SUPPLIED MATERIAL:
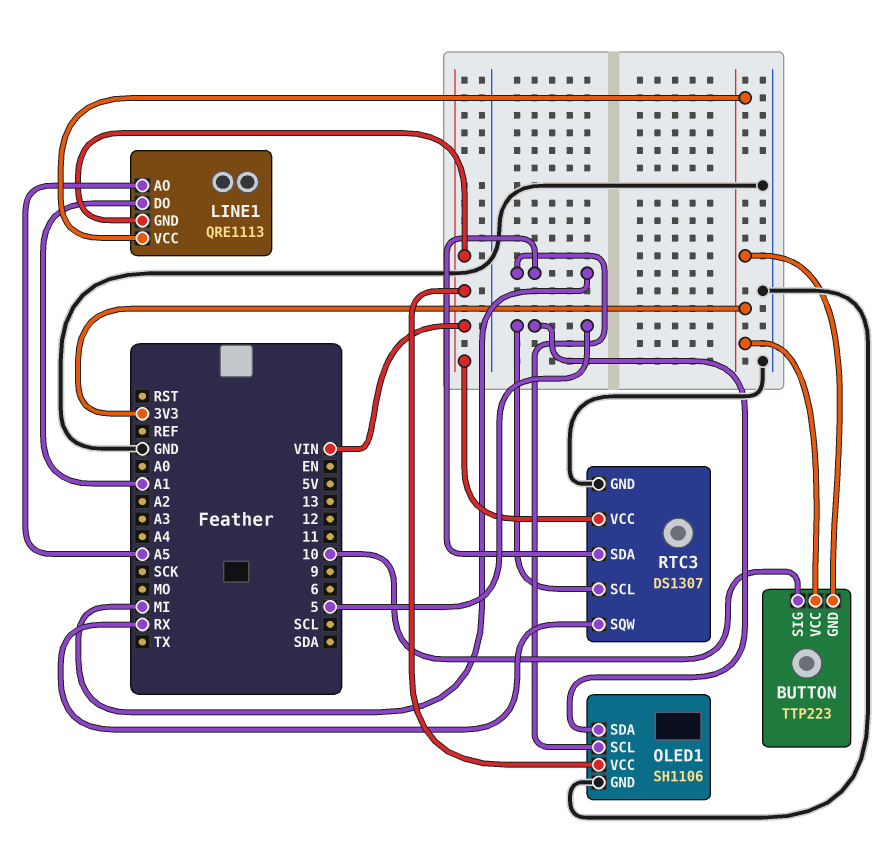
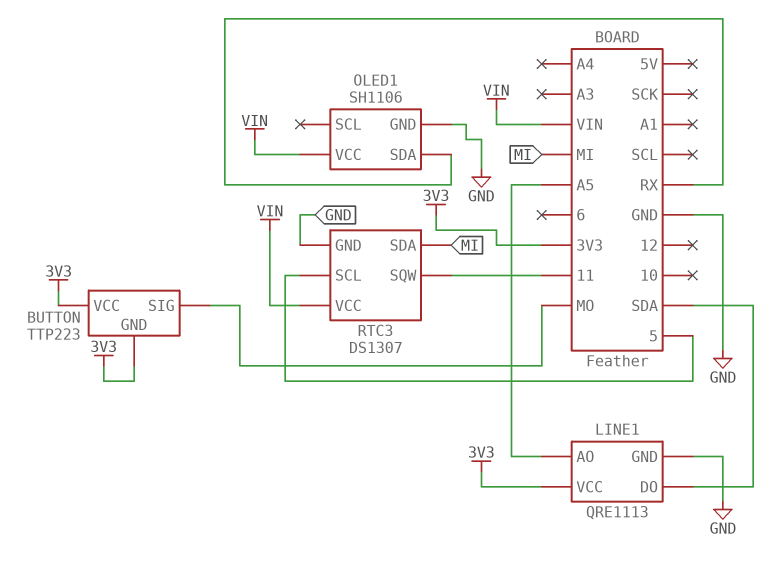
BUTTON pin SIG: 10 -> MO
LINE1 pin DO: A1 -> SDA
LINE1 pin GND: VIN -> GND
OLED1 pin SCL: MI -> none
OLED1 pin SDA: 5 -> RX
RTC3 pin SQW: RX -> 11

YOUR GOAL:
Please write out every entry exactly, but skip the pictures.

OUTPUT BELOW:
BUTTON pin SIG: 10 -> MO
LINE1 pin DO: A1 -> SDA
LINE1 pin GND: VIN -> GND
OLED1 pin SCL: MI -> none
OLED1 pin SDA: 5 -> RX
RTC3 pin SQW: RX -> 11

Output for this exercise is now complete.